▸ **Instructions to follow**:
Reproduce the entries below exactly, but only from the line containing "camera: 20 degrees right, 10 degrees down" to the line containing "appeared: marmite [bleu]", inclusive.

▸ **Records to use**:
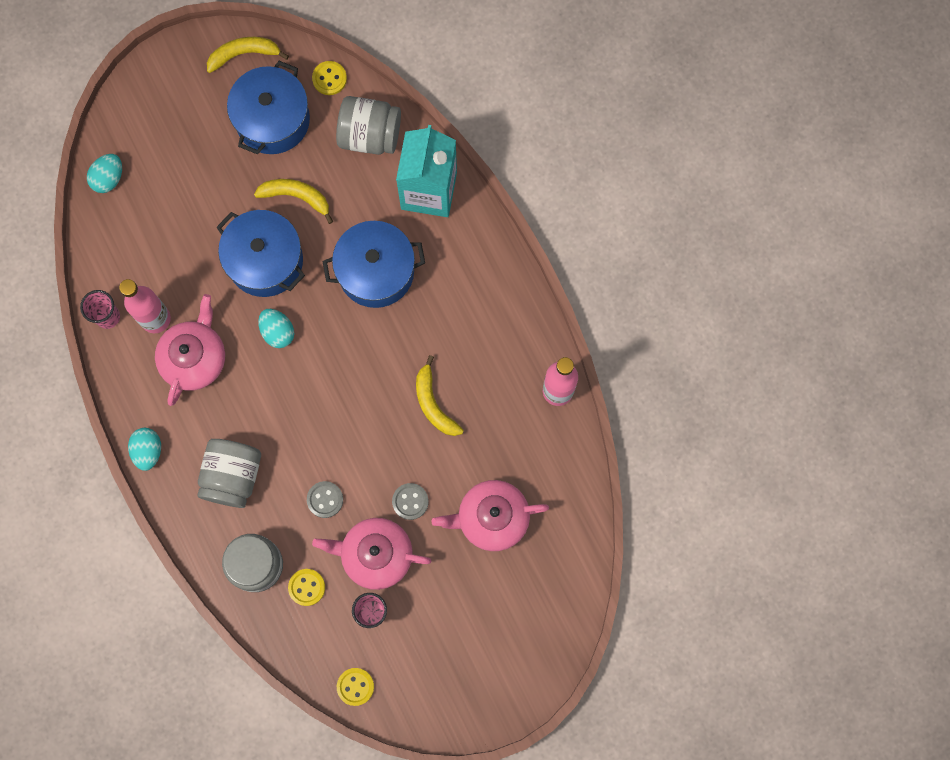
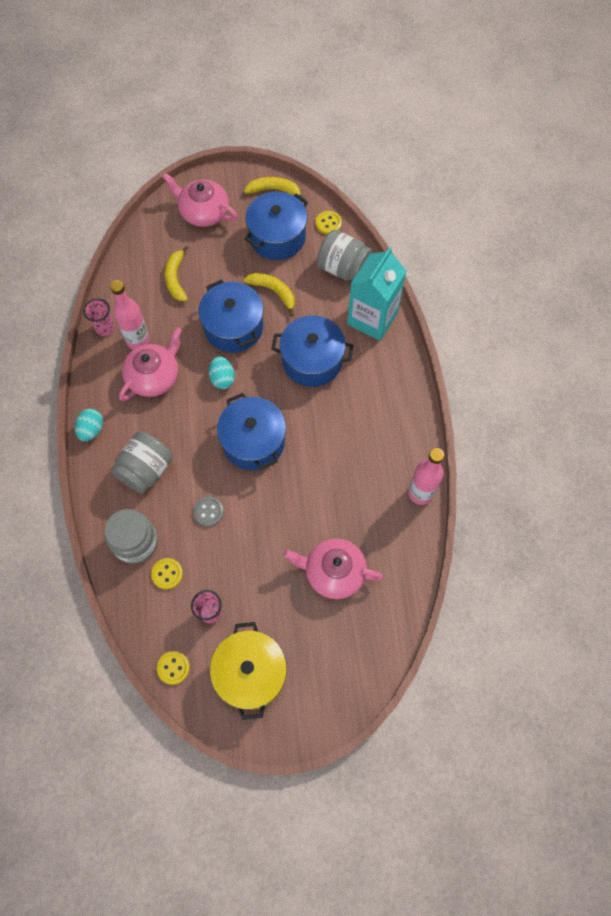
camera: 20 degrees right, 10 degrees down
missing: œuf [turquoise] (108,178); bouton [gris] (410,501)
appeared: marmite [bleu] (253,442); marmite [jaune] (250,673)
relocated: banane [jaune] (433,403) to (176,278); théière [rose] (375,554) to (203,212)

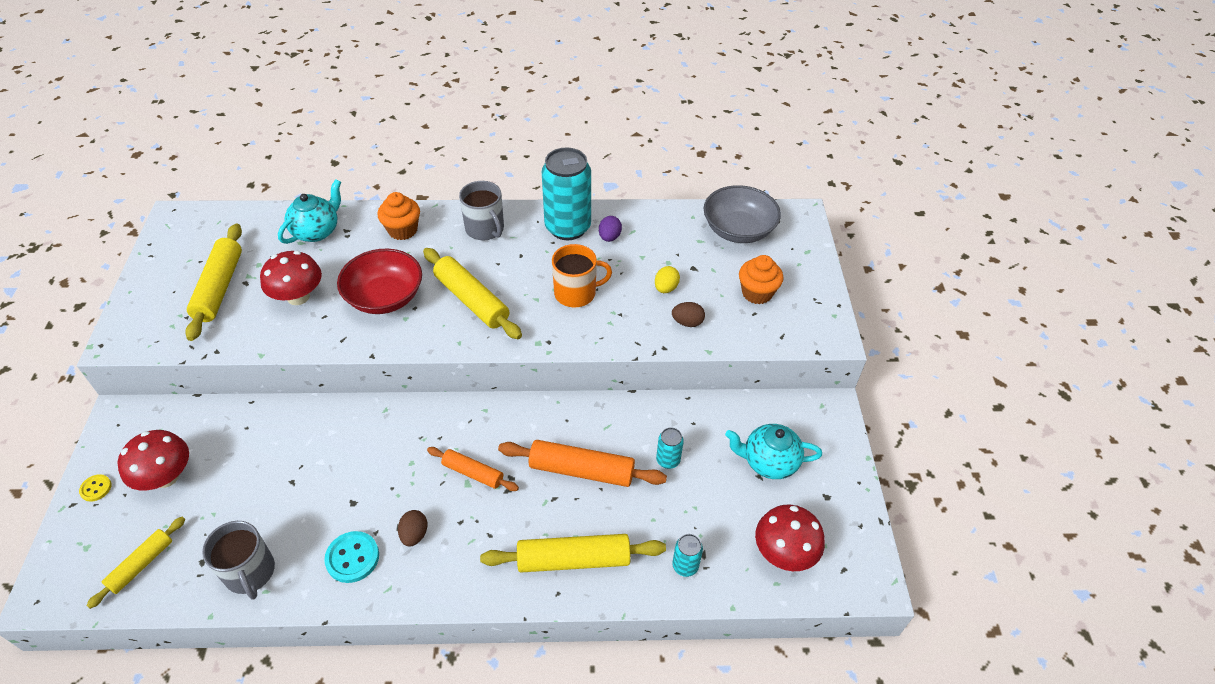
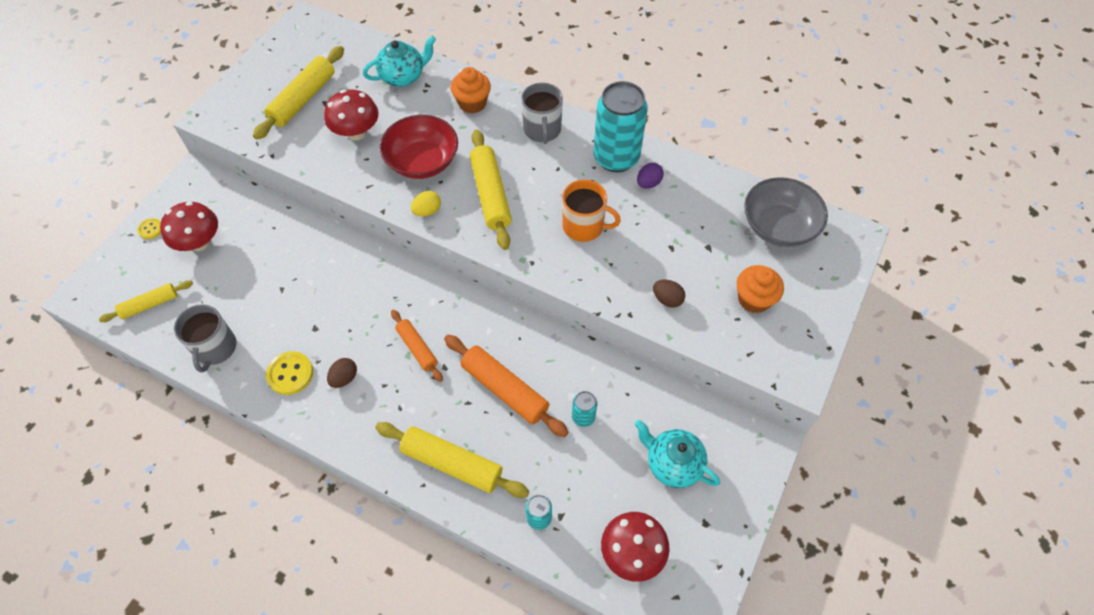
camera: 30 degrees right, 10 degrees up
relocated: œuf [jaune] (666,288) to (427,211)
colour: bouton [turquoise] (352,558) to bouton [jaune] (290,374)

==

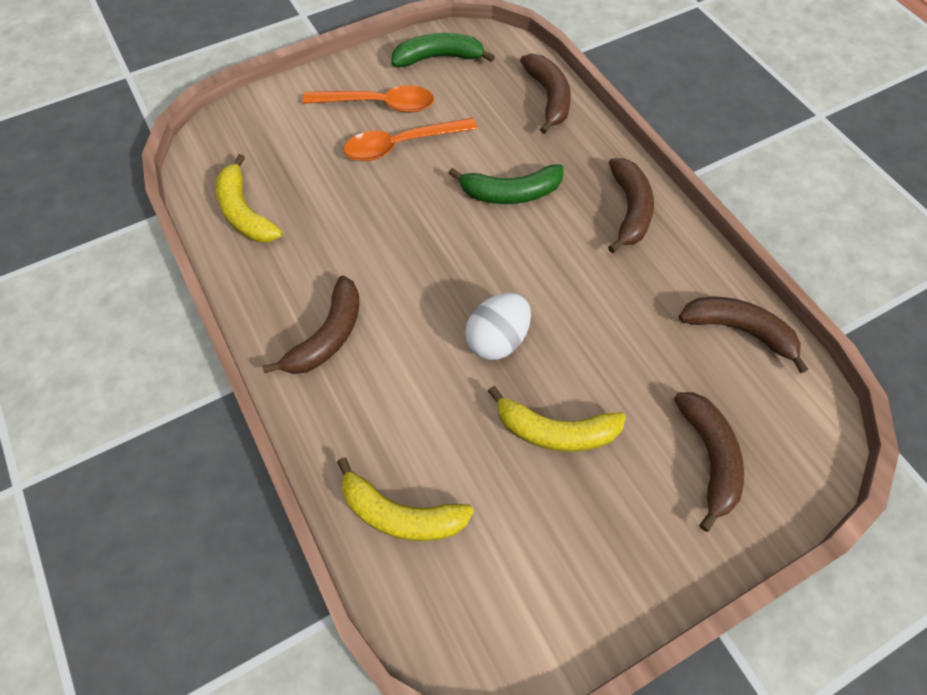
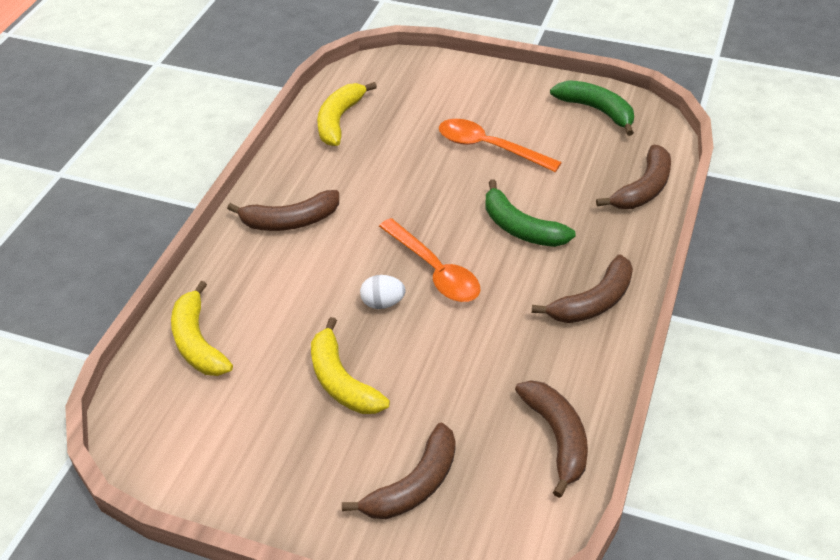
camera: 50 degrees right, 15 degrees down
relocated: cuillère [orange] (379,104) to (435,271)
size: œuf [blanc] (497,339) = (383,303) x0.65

▸ **Expected answer**:
camera: 20 degrees right, 10 degrees down
missing: œuf [turquoise] (108,178); bouton [gris] (410,501)
appeared: marmite [bleu] (253,442); marmite [jaune] (250,673)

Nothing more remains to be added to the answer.